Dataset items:
— begin —

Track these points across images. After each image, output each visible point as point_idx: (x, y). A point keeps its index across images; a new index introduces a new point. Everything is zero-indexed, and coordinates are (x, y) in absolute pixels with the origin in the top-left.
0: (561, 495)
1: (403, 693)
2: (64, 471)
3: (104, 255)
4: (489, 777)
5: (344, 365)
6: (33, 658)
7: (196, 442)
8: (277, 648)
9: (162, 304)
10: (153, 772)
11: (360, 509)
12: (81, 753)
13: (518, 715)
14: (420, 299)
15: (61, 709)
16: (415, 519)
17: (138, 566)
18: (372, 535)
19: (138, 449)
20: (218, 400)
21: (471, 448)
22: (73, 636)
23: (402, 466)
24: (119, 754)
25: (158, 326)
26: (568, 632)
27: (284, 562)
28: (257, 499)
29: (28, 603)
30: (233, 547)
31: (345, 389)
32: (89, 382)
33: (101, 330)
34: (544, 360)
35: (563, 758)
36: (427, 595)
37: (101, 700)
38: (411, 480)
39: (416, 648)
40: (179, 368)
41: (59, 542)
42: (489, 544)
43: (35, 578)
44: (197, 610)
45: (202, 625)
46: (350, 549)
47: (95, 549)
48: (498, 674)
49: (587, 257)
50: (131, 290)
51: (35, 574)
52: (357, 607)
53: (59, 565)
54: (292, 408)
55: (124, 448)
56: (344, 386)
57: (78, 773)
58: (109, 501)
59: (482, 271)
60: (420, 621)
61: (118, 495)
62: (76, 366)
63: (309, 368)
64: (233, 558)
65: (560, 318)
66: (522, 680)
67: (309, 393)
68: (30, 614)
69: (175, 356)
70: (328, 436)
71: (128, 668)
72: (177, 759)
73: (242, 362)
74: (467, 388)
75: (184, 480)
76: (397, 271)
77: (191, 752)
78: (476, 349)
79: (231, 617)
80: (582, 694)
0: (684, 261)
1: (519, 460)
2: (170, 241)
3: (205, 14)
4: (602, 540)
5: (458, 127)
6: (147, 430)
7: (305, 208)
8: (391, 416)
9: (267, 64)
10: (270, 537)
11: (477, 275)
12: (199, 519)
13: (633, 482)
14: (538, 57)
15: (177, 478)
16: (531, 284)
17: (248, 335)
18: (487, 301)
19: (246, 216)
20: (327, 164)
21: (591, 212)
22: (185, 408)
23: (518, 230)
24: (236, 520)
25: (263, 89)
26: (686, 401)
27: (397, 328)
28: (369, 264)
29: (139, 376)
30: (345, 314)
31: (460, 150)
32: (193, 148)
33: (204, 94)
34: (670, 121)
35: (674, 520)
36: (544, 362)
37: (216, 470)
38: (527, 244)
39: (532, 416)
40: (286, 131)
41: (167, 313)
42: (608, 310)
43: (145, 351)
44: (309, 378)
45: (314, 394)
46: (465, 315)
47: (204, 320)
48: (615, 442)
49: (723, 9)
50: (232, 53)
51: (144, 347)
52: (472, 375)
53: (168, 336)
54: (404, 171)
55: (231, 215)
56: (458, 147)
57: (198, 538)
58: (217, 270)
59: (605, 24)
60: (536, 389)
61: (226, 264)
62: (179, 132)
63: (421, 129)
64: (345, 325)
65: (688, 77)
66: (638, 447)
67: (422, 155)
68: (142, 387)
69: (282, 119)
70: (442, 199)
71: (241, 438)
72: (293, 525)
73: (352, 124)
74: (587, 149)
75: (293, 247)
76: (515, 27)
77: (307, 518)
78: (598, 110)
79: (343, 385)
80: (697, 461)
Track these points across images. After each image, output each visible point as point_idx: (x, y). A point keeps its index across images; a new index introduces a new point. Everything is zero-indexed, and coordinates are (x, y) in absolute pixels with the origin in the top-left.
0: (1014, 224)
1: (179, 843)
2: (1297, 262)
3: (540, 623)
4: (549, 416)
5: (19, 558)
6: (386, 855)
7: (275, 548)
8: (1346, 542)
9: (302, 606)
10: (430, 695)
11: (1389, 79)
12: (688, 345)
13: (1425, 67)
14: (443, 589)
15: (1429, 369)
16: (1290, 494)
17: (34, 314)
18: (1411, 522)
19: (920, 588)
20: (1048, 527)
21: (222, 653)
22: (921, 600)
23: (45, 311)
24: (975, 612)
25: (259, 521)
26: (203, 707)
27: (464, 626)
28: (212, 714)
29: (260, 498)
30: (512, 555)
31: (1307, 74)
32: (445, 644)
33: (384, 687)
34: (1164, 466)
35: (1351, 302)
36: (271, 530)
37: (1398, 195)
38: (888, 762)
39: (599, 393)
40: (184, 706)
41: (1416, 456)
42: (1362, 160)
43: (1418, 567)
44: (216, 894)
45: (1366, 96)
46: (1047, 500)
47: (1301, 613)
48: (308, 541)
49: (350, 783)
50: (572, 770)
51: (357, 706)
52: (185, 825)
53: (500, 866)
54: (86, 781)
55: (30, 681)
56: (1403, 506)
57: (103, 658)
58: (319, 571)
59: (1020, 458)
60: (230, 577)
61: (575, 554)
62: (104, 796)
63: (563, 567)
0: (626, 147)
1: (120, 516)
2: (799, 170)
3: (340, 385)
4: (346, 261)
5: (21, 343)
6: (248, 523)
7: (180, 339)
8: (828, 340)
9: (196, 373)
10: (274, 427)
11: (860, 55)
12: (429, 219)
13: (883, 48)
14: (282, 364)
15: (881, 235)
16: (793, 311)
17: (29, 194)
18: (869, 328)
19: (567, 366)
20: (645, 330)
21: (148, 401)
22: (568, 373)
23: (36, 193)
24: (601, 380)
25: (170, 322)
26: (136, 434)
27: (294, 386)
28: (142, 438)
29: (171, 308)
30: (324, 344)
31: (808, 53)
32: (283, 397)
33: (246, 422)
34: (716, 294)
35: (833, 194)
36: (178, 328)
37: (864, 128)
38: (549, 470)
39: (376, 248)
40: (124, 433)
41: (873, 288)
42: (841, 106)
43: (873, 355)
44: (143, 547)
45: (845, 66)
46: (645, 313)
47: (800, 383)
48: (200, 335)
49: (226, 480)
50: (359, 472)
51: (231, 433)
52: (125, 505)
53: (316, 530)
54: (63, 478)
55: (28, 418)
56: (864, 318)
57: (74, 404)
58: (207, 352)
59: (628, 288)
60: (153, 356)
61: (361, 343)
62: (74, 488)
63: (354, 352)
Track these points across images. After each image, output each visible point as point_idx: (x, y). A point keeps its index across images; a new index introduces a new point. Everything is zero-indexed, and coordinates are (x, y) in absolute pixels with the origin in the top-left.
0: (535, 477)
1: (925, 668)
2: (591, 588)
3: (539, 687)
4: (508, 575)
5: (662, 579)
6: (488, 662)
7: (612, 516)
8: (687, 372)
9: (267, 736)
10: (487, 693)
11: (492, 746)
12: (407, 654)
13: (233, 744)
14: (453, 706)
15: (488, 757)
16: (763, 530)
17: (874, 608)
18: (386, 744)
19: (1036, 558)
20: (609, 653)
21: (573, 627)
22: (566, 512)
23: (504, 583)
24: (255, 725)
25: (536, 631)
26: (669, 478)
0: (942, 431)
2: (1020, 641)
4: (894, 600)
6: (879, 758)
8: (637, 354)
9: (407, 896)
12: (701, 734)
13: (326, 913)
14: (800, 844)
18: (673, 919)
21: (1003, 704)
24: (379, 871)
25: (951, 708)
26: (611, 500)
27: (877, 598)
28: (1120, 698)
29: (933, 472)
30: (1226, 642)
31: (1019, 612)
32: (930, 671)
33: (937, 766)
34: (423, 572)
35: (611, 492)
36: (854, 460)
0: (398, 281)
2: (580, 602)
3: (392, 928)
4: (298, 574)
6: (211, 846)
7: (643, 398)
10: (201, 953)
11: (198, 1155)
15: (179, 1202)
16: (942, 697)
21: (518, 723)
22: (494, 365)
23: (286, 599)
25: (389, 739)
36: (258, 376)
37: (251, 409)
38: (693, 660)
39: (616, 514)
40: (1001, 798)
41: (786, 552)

— end —

**INSTRUCTIONS TO FOLLOW**
Please quote the material from its first line through the line holding "1: (403, 693)", inclusive.

**FULL SOLUTION**
Track these points across images. After each image, output each visible point as point_idx: (x, y). A point keeps its index across images; a new index introduces a new point. Everything is zero-indexed, and coordinates are (x, y) in absolute pixels with the origin in the top-left.
0: (561, 495)
1: (403, 693)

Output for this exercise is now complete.